DATA EXTRACTS Block Start
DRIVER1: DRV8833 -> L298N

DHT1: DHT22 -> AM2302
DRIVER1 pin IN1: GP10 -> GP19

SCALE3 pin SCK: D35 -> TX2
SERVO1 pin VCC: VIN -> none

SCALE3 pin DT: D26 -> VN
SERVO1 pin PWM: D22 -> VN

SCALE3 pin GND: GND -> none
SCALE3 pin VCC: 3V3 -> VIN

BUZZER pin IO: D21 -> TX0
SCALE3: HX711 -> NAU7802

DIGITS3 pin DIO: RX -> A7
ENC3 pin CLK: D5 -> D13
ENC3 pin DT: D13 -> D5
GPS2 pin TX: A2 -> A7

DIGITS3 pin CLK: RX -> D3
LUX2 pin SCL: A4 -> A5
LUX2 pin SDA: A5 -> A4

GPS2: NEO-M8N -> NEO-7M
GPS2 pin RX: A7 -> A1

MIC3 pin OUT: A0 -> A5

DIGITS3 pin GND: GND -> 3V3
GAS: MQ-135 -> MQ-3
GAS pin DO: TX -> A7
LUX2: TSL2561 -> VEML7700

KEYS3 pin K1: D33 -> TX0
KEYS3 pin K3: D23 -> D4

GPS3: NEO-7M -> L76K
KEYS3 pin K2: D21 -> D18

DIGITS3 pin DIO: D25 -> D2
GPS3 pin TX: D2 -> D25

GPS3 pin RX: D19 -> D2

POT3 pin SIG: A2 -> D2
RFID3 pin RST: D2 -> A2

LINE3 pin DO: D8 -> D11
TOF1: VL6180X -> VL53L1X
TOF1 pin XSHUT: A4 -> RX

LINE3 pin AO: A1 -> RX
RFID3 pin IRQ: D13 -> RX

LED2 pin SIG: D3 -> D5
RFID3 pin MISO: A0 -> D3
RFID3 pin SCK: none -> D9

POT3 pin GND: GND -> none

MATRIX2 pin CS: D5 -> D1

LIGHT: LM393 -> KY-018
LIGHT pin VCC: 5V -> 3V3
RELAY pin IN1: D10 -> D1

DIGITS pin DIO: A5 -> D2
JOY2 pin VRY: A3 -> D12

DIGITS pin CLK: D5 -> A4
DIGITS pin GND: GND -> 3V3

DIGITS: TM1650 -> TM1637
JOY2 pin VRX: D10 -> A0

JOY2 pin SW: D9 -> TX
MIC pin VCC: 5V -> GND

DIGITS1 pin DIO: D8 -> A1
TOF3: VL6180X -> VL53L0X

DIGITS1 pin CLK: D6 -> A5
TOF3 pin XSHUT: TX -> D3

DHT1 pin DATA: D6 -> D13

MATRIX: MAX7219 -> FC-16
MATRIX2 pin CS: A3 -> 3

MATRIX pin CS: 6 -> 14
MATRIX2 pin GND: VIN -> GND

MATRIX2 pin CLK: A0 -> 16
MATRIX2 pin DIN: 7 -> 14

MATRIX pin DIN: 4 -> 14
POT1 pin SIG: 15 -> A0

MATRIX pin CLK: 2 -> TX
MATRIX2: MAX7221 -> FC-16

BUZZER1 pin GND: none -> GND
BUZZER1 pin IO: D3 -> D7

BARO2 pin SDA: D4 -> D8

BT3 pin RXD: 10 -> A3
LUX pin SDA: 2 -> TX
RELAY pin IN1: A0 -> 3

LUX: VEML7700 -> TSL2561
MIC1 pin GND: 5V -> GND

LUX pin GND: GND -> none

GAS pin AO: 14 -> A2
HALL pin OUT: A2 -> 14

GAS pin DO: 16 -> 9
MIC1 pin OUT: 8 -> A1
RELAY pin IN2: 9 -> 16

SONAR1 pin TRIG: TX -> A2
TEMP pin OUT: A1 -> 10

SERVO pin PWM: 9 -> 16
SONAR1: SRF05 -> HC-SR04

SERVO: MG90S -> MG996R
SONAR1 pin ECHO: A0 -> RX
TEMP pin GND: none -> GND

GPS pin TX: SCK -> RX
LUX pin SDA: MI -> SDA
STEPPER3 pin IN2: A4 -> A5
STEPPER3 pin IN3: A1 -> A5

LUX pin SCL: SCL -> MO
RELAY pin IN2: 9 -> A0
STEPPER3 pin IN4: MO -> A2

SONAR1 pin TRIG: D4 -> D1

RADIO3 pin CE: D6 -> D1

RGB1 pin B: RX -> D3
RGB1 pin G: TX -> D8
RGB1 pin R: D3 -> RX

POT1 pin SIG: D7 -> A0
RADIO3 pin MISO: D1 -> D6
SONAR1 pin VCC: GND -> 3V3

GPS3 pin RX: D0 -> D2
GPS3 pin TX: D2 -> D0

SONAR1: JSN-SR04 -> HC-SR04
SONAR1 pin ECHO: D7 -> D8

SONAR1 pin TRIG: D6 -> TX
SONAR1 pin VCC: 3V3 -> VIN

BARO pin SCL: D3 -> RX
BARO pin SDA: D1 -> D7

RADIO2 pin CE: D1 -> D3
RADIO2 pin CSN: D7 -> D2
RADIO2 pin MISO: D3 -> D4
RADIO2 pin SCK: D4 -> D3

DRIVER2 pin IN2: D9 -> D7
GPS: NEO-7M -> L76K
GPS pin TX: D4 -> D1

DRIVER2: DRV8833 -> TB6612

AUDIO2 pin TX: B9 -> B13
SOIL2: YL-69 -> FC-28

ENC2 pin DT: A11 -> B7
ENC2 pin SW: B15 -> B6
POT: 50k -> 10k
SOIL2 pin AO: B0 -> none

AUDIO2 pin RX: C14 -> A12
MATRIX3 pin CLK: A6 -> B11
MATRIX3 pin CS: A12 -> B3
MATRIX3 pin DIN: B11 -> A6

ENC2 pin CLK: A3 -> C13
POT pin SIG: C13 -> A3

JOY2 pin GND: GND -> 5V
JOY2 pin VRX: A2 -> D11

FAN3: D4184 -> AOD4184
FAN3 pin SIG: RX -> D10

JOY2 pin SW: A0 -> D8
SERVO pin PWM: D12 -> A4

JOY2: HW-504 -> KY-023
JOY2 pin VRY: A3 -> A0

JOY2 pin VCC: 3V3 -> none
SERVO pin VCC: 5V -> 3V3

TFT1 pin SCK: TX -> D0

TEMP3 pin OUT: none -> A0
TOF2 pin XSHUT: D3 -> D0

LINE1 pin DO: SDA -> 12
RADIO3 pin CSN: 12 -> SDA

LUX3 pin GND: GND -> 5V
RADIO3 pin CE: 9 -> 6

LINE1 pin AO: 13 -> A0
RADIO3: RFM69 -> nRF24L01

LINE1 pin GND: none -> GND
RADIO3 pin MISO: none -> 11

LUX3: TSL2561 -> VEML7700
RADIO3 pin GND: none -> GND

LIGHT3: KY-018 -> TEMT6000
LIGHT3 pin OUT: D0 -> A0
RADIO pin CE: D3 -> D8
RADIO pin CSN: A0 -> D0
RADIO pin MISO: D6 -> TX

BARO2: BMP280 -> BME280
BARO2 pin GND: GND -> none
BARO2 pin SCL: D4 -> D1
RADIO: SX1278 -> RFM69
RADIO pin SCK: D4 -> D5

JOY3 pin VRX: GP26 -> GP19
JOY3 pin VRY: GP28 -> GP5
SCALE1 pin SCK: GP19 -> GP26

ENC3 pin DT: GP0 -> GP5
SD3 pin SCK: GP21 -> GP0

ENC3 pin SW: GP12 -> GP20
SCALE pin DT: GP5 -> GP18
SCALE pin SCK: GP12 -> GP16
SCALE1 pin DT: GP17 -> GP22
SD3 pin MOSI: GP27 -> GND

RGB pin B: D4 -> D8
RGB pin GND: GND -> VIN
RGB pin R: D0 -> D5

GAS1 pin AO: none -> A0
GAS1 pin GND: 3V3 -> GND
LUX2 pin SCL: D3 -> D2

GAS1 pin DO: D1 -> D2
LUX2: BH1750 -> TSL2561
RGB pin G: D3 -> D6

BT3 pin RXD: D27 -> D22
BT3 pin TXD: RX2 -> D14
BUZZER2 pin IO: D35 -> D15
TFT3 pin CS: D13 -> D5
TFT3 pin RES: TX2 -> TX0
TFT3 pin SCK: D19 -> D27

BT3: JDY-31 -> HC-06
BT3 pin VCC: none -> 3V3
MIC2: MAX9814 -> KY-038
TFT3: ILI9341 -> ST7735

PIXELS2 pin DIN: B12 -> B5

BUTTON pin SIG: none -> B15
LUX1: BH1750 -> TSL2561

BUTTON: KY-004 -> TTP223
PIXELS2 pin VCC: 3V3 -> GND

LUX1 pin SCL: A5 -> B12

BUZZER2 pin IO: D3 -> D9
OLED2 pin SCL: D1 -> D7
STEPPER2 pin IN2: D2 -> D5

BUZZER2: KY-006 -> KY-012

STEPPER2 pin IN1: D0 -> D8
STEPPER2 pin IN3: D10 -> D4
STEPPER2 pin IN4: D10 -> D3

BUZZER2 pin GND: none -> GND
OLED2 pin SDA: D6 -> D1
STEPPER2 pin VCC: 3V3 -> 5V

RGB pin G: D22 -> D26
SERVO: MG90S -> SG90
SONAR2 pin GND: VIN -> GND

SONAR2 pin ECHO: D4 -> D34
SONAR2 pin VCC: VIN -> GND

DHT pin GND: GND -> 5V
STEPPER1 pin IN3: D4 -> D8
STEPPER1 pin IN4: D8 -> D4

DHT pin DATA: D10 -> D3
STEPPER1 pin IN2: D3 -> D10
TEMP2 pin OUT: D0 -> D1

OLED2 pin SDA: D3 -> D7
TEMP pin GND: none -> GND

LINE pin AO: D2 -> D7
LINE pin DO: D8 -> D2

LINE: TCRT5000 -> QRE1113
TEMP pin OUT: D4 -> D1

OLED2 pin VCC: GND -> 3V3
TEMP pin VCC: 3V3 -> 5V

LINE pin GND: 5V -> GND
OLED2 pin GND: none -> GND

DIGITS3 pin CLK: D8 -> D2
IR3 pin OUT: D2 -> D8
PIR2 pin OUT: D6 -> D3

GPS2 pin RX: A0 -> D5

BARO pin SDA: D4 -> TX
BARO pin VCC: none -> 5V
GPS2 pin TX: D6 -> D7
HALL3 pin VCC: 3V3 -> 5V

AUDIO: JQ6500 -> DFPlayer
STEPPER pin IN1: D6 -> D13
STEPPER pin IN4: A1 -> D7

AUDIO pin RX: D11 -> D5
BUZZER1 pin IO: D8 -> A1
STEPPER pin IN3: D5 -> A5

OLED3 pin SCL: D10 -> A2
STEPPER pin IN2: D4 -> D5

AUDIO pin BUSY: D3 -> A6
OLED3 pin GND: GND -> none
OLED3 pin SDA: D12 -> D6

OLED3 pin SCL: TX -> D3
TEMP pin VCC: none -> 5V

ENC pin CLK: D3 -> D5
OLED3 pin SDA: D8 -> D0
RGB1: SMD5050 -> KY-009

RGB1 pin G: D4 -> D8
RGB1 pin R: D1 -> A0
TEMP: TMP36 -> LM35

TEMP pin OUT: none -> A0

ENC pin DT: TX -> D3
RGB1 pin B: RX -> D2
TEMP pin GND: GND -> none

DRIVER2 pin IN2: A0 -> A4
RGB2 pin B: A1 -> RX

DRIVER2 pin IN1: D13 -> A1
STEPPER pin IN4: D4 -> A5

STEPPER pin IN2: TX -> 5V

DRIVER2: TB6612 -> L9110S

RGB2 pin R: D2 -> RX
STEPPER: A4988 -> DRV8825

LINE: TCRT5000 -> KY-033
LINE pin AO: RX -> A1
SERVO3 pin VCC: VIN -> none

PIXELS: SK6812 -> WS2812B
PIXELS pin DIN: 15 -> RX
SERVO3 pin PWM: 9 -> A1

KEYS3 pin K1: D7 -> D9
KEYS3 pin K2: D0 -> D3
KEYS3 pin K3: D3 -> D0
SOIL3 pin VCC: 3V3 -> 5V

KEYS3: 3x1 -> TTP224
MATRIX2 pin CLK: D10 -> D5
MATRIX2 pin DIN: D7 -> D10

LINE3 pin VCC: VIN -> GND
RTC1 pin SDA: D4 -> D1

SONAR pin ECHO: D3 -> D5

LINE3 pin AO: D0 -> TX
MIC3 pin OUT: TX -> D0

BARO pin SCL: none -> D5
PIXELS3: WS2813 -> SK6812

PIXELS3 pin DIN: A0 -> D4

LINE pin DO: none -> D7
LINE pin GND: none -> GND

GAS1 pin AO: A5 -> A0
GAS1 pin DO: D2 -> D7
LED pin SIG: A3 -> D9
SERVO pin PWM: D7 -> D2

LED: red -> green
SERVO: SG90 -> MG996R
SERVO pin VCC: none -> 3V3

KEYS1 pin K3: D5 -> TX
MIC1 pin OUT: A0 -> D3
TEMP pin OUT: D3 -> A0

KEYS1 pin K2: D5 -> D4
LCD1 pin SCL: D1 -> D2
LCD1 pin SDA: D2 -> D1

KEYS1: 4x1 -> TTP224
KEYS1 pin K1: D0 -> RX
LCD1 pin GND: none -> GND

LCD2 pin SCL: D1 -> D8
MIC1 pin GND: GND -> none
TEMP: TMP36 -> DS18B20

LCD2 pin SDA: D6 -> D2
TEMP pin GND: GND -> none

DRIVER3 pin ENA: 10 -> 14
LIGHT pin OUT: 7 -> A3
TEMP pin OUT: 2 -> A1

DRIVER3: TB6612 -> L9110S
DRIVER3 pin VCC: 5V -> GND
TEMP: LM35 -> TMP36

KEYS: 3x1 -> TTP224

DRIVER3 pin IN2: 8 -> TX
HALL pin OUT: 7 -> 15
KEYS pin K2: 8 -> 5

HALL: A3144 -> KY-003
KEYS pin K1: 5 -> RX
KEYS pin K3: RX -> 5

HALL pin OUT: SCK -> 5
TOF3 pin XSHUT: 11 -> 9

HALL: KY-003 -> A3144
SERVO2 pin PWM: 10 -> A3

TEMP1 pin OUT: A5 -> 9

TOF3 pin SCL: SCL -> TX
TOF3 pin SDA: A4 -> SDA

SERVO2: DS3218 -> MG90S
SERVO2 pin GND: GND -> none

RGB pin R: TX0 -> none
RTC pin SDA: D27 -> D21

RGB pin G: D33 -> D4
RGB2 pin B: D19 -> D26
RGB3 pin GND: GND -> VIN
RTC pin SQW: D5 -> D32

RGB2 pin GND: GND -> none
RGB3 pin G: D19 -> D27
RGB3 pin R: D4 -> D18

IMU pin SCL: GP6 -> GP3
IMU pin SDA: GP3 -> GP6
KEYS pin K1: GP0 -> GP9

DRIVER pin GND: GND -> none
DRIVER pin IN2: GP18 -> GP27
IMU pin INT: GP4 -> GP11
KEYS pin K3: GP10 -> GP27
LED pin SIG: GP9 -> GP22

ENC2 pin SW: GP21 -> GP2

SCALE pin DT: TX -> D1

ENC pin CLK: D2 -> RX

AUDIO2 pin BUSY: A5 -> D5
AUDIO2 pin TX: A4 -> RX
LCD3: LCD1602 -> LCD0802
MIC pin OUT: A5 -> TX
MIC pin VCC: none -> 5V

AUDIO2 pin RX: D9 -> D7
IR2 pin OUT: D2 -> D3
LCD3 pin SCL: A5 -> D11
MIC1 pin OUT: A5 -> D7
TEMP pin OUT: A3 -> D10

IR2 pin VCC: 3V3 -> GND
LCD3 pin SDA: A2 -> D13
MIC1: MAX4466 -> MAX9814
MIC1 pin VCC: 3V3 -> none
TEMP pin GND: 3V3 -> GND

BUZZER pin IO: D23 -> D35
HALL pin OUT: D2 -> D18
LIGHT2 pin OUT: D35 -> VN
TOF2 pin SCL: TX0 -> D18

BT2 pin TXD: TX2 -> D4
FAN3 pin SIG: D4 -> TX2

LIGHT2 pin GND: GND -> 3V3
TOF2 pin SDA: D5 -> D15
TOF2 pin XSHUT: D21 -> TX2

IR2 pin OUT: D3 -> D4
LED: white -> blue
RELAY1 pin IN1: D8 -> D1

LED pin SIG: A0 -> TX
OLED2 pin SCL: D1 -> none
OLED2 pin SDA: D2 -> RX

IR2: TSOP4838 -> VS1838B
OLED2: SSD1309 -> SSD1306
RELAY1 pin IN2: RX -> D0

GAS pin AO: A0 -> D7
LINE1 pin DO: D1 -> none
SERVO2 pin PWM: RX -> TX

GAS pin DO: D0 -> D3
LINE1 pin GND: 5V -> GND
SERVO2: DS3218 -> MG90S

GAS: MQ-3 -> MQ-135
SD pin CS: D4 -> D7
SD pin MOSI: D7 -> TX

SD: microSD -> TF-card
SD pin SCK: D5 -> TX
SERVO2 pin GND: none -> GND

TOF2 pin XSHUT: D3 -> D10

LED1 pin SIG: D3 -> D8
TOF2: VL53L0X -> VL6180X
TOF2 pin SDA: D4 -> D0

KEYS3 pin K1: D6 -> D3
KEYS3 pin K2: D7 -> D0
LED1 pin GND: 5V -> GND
DATA EXTRACTS Block End
**EXERCISE INSTRUCTIONS:**
Retype every line of the listing, word for word, from its opening line to the line that holds "BUZZER1 pin GND: none -> GND", and include that last line too.

**EXERCISE RESPONSE:**
DRIVER1: DRV8833 -> L298N

DHT1: DHT22 -> AM2302
DRIVER1 pin IN1: GP10 -> GP19

SCALE3 pin SCK: D35 -> TX2
SERVO1 pin VCC: VIN -> none

SCALE3 pin DT: D26 -> VN
SERVO1 pin PWM: D22 -> VN

SCALE3 pin GND: GND -> none
SCALE3 pin VCC: 3V3 -> VIN

BUZZER pin IO: D21 -> TX0
SCALE3: HX711 -> NAU7802

DIGITS3 pin DIO: RX -> A7
ENC3 pin CLK: D5 -> D13
ENC3 pin DT: D13 -> D5
GPS2 pin TX: A2 -> A7

DIGITS3 pin CLK: RX -> D3
LUX2 pin SCL: A4 -> A5
LUX2 pin SDA: A5 -> A4

GPS2: NEO-M8N -> NEO-7M
GPS2 pin RX: A7 -> A1

MIC3 pin OUT: A0 -> A5

DIGITS3 pin GND: GND -> 3V3
GAS: MQ-135 -> MQ-3
GAS pin DO: TX -> A7
LUX2: TSL2561 -> VEML7700

KEYS3 pin K1: D33 -> TX0
KEYS3 pin K3: D23 -> D4

GPS3: NEO-7M -> L76K
KEYS3 pin K2: D21 -> D18

DIGITS3 pin DIO: D25 -> D2
GPS3 pin TX: D2 -> D25

GPS3 pin RX: D19 -> D2

POT3 pin SIG: A2 -> D2
RFID3 pin RST: D2 -> A2

LINE3 pin DO: D8 -> D11
TOF1: VL6180X -> VL53L1X
TOF1 pin XSHUT: A4 -> RX

LINE3 pin AO: A1 -> RX
RFID3 pin IRQ: D13 -> RX

LED2 pin SIG: D3 -> D5
RFID3 pin MISO: A0 -> D3
RFID3 pin SCK: none -> D9

POT3 pin GND: GND -> none

MATRIX2 pin CS: D5 -> D1

LIGHT: LM393 -> KY-018
LIGHT pin VCC: 5V -> 3V3
RELAY pin IN1: D10 -> D1

DIGITS pin DIO: A5 -> D2
JOY2 pin VRY: A3 -> D12

DIGITS pin CLK: D5 -> A4
DIGITS pin GND: GND -> 3V3

DIGITS: TM1650 -> TM1637
JOY2 pin VRX: D10 -> A0

JOY2 pin SW: D9 -> TX
MIC pin VCC: 5V -> GND

DIGITS1 pin DIO: D8 -> A1
TOF3: VL6180X -> VL53L0X

DIGITS1 pin CLK: D6 -> A5
TOF3 pin XSHUT: TX -> D3

DHT1 pin DATA: D6 -> D13

MATRIX: MAX7219 -> FC-16
MATRIX2 pin CS: A3 -> 3

MATRIX pin CS: 6 -> 14
MATRIX2 pin GND: VIN -> GND

MATRIX2 pin CLK: A0 -> 16
MATRIX2 pin DIN: 7 -> 14

MATRIX pin DIN: 4 -> 14
POT1 pin SIG: 15 -> A0

MATRIX pin CLK: 2 -> TX
MATRIX2: MAX7221 -> FC-16

BUZZER1 pin GND: none -> GND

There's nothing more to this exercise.